== Segment start ==

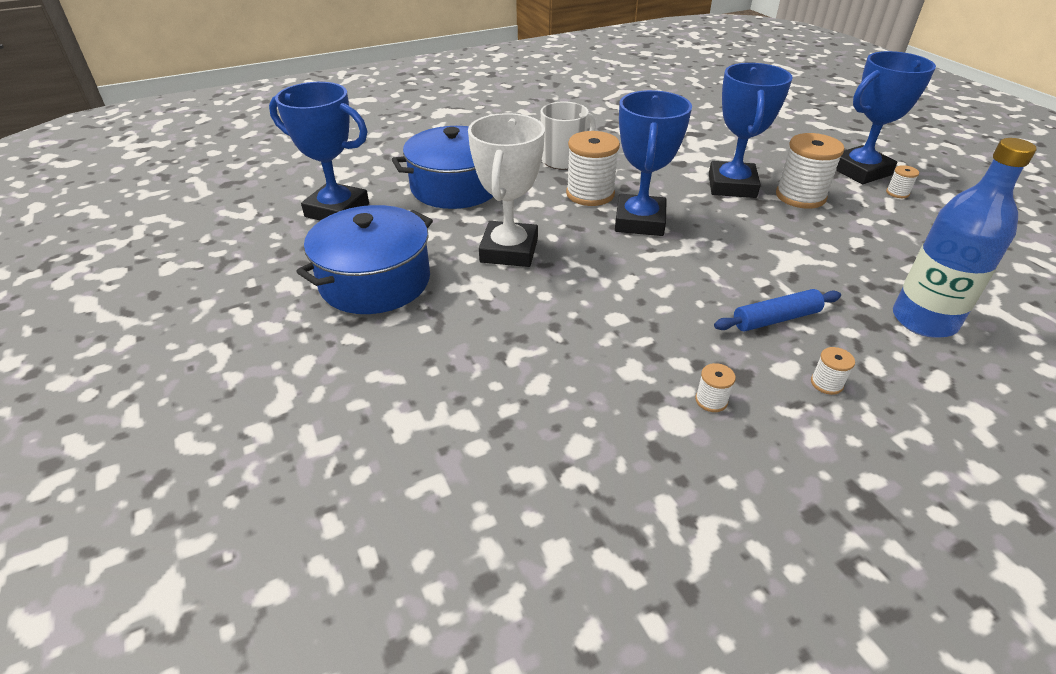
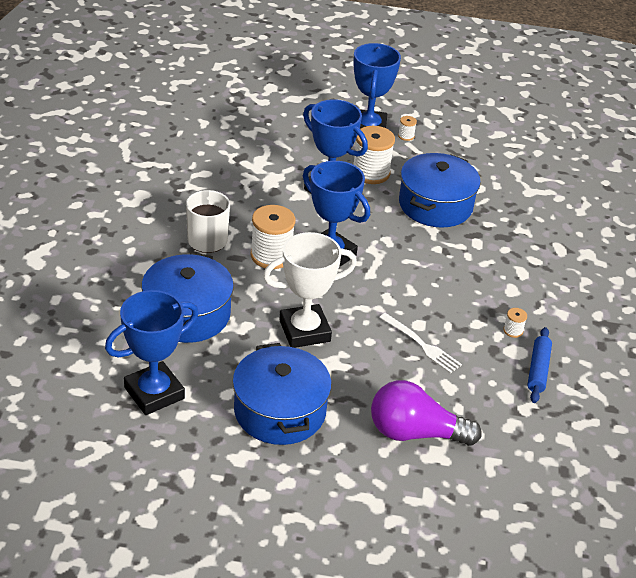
camera: 60 degrees left, 0 degrees up
(428, 388) = (415, 433): none -> purple light bulb
(509, 250) = (304, 331): white trophy -> white trophy turned 60 degrees counterclockwise
(585, 334) = (422, 345): none -> white fork
(776, 319) = (473, 266): blue rolling pin -> blue rolling pin (538, 370)
(826, 383) = (533, 284): white spool -> none
(829, 252) = (435, 205): none -> blue pot
(924, 320) = (518, 219): blue bottle -> none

== Segment end ==

**To do:** Please output the records above exactly, without the pictures.

**Exercise response:**
camera: 60 degrees left, 0 degrees up
(428, 388) = (415, 433): none -> purple light bulb
(509, 250) = (304, 331): white trophy -> white trophy turned 60 degrees counterclockwise
(585, 334) = (422, 345): none -> white fork
(776, 319) = (473, 266): blue rolling pin -> blue rolling pin (538, 370)
(826, 383) = (533, 284): white spool -> none
(829, 252) = (435, 205): none -> blue pot
(924, 320) = (518, 219): blue bottle -> none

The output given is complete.